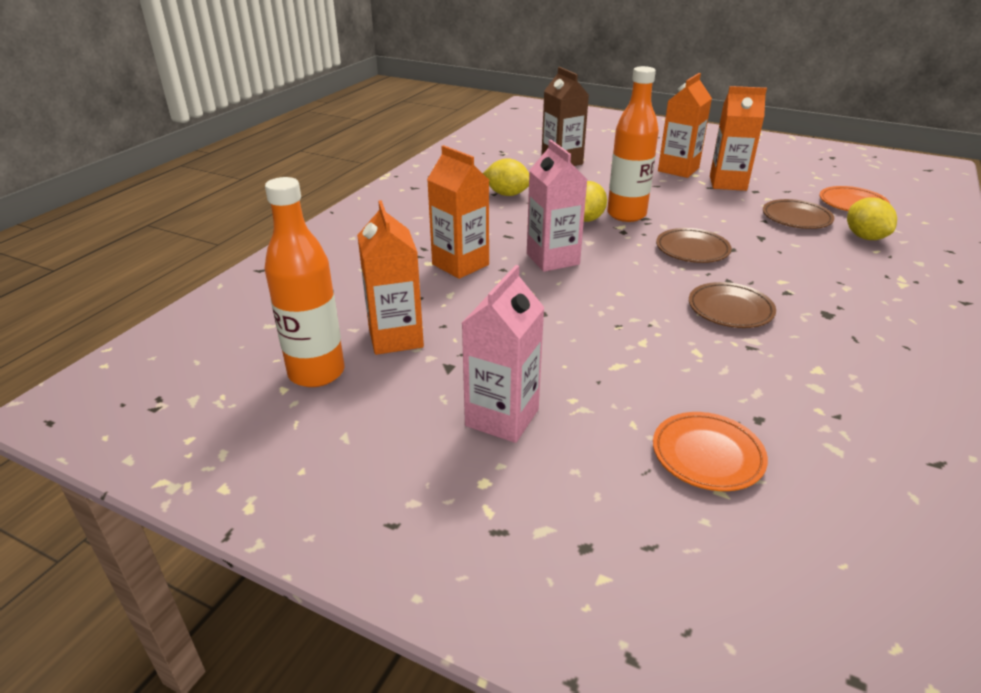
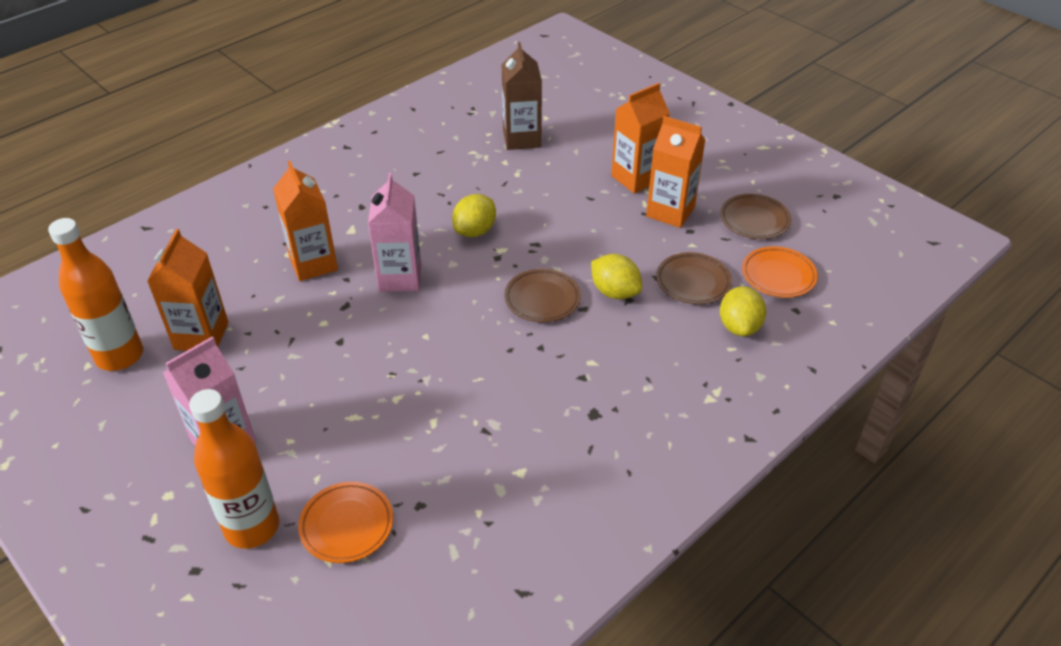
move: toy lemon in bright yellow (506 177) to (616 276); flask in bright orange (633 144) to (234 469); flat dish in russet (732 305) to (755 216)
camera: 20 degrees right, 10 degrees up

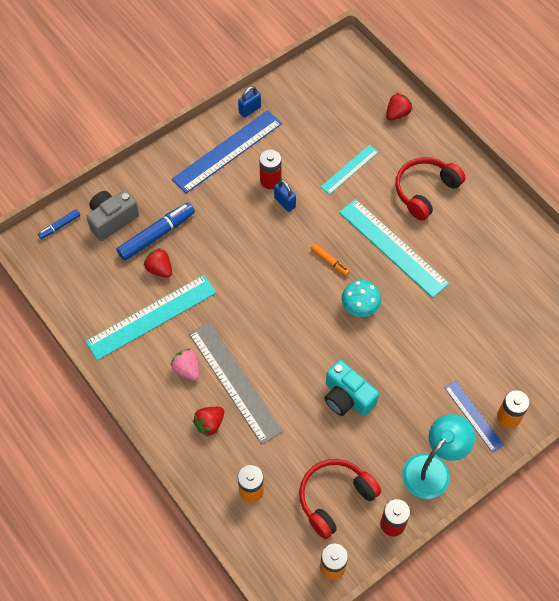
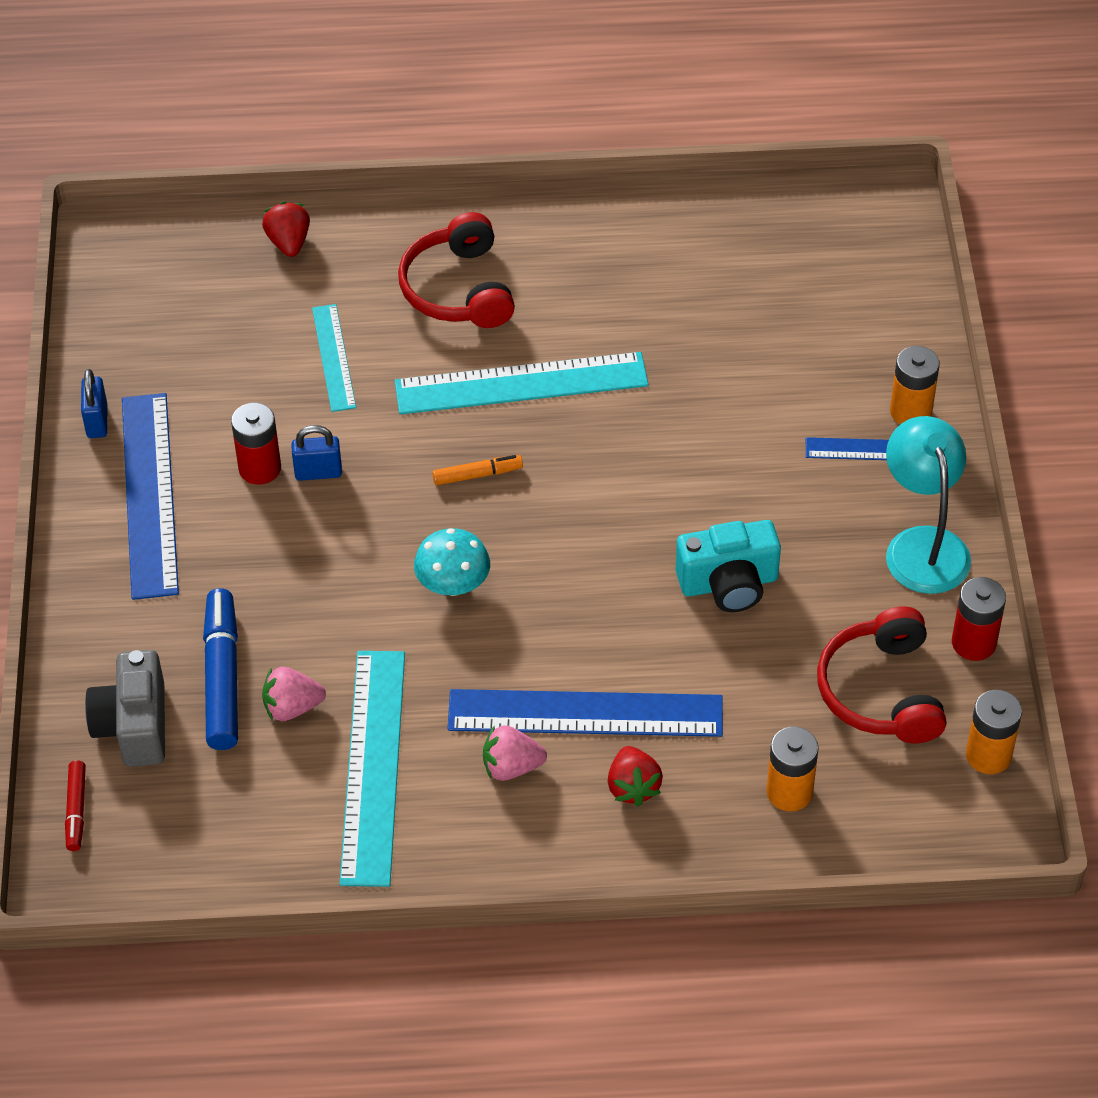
move: mushroom in teal (361 298) to (452 562)
recolor: felt pen in royal blue (59 224) to felt pen in scarlet (75 805); strawberry in scarlet (158 263) to strawberry in rose-pink (294 694); straightedge in gray (236 383) to straightedge in royal blue (585 713)
camera: 55 degrees left, 10 degrees down

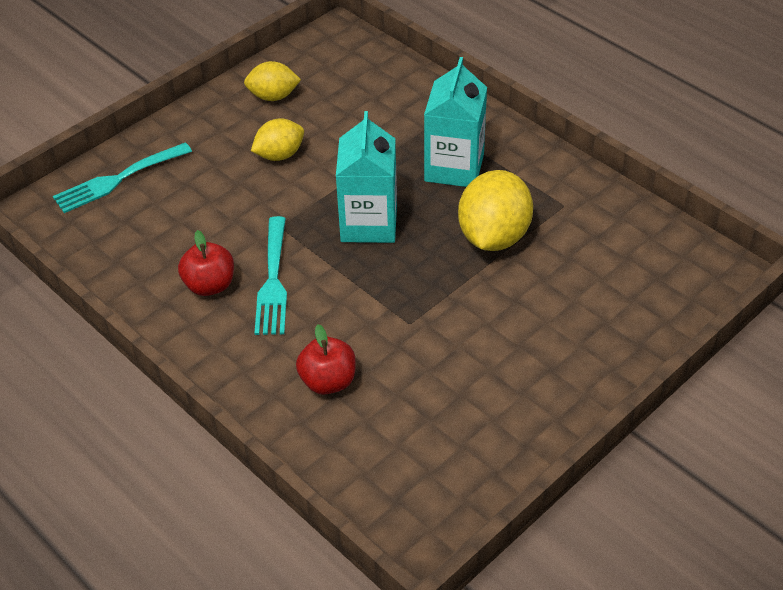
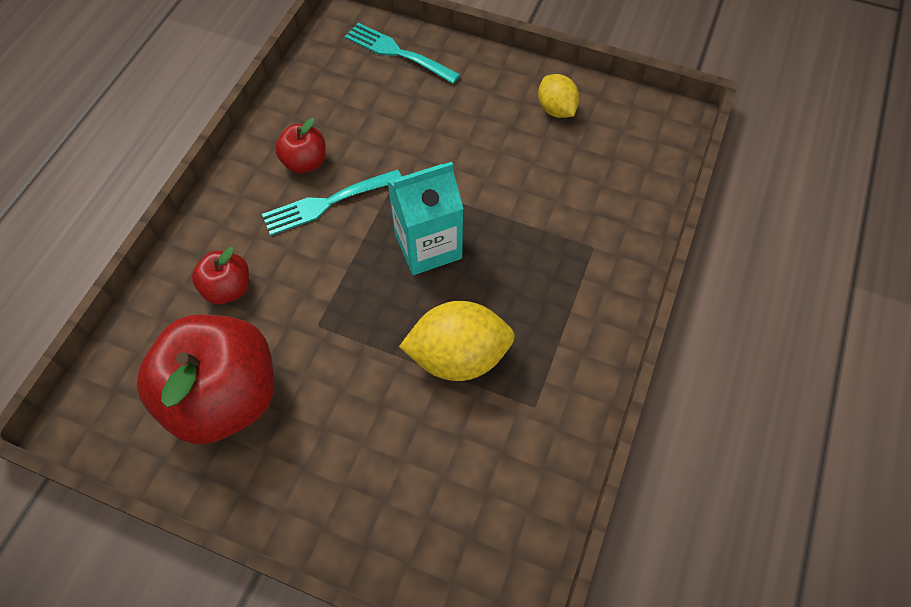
delete: toy lemon in bright yellow (277 139); carton in teal (455 122)
insert: apple fruit in scarlet (205 379)
camera: 65 degrees right, 15 degrees up

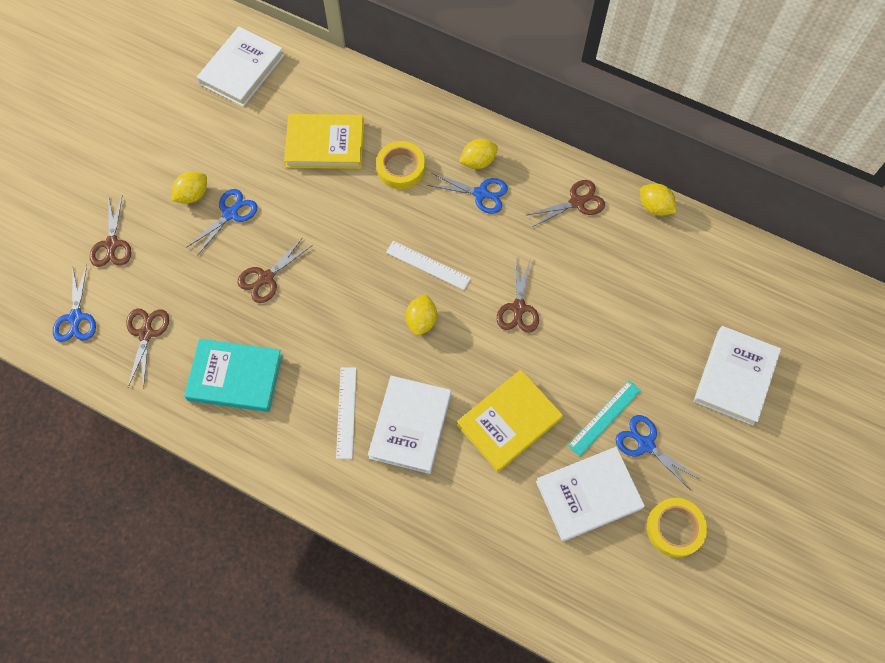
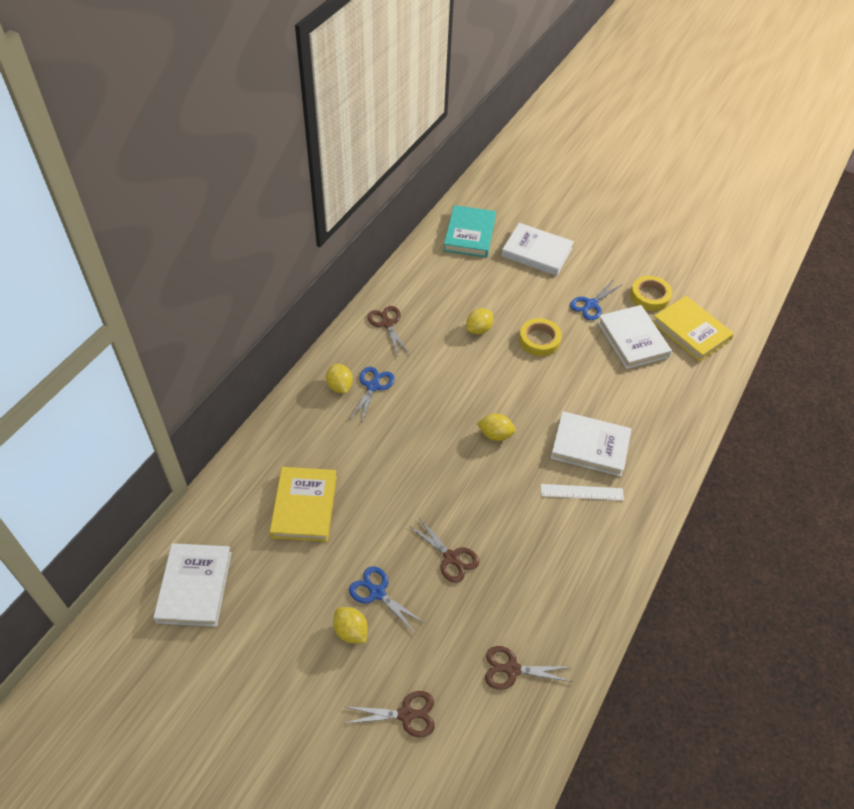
delete: shears in royal blue (74 303); straightedge in pure white (428 265); shears in russet (518 295); straightedge in teal (604 418)
move: book in teal (233 375) to (470 231); roll of tape in bright yellow (400 165) to (540 337); book in bright yellow (510 421) to (693 329); toy lemon in bright yellow (658 200) to (479 321)
rotate: book in pure white (240 67) = (192 585) 60 degrees clockwise
camera: 90 degrees left, 15 degrees down

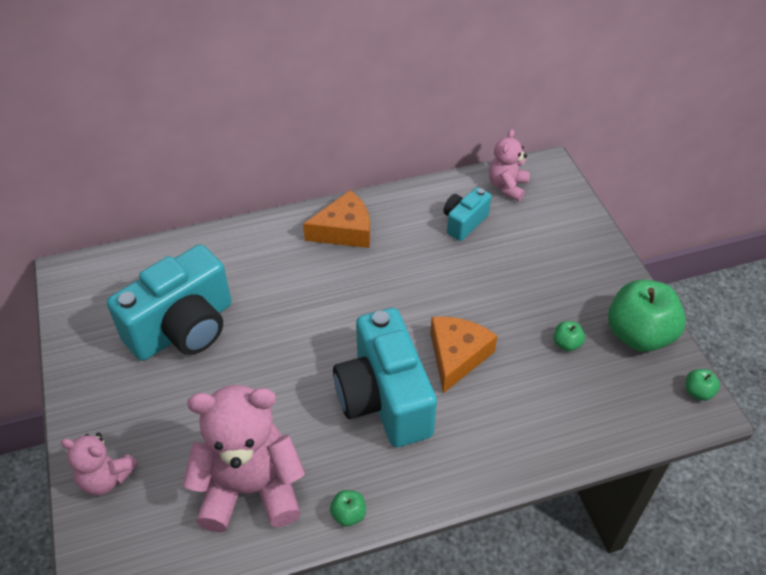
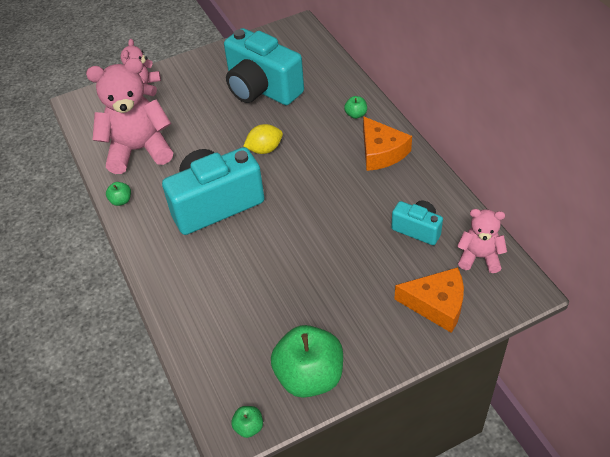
insert: toy lemon in bright yellow (263 139)
move: cheese wedge in bright orange (463 355) to (429 300); apple fruit in emerald (569 336) to (355 107)
rotate: teddy in rose-pink (244 458) = (129 116) 90 degrees counterclockwise
camera: 85 degrees right, 0 degrees up

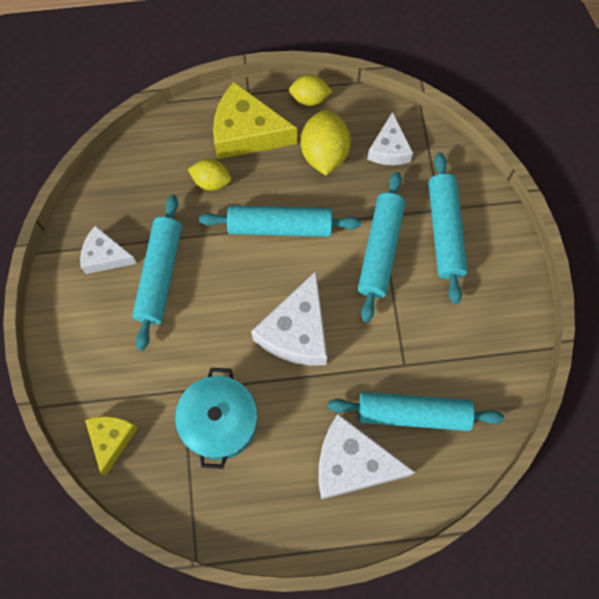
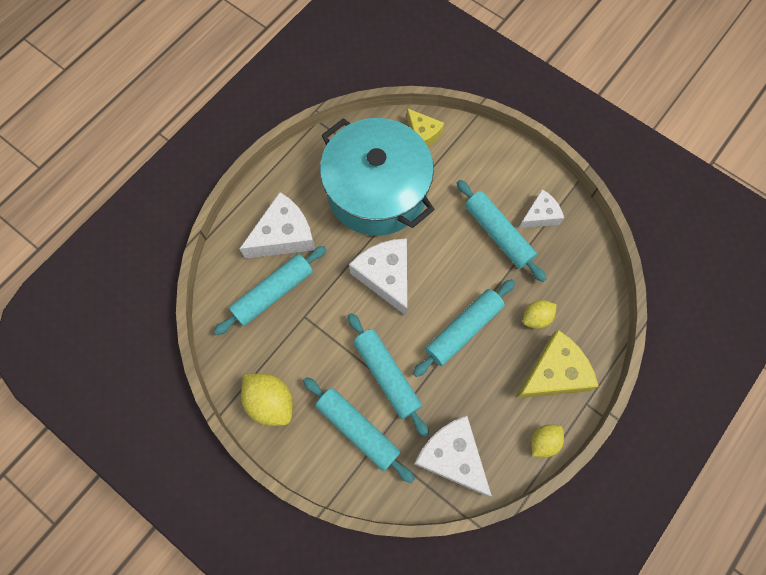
move: toy lemon in bright yellow (326 142) to (267 399)
resize: pot in teal (216 418) = (377 177) x1.79; cheese wedge in pure white (390 138) = (453 456) x1.65
camera: 135 degrees right, 0 degrees up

[TASK GOAL]:
A verbatim retyping of the listing, without any pictures, is the expected answer.

[OUTPUT OF THE TASK]:
move: toy lemon in bright yellow (506 177) to (616 276); flask in bright orange (633 144) to (234 469); flat dish in russet (732 305) to (755 216)
camera: 20 degrees right, 10 degrees up

move: mushroom in teal (361 298) to (452 562)
recolor: felt pen in royal blue (59 224) to felt pen in scarlet (75 805); strawberry in scarlet (158 263) to strawberry in rose-pink (294 694); straightedge in gray (236 383) to straightedge in royal blue (585 713)
camera: 55 degrees left, 10 degrees down

delete: toy lemon in bright yellow (277 139); carton in teal (455 122)
insert: apple fruit in scarlet (205 379)
camera: 65 degrees right, 15 degrees up

delete: shears in royal blue (74 303); straightedge in pure white (428 265); shears in russet (518 295); straightedge in teal (604 418)
move: book in teal (233 375) to (470 231); roll of tape in bright yellow (400 165) to (540 337); book in bright yellow (510 421) to (693 329); toy lemon in bright yellow (658 200) to (479 321)
rotate: book in pure white (240 67) = (192 585) 60 degrees clockwise
camera: 90 degrees left, 15 degrees down

insert: toy lemon in bright yellow (263 139)
move: cheese wedge in bright orange (463 355) to (429 300); apple fruit in emerald (569 336) to (355 107)
rotate: teddy in rose-pink (244 458) = (129 116) 90 degrees counterclockwise
camera: 85 degrees right, 0 degrees up

move: toy lemon in bright yellow (326 142) to (267 399)
resize: pot in teal (216 418) = (377 177) x1.79; cheese wedge in pure white (390 138) = (453 456) x1.65
camera: 135 degrees right, 0 degrees up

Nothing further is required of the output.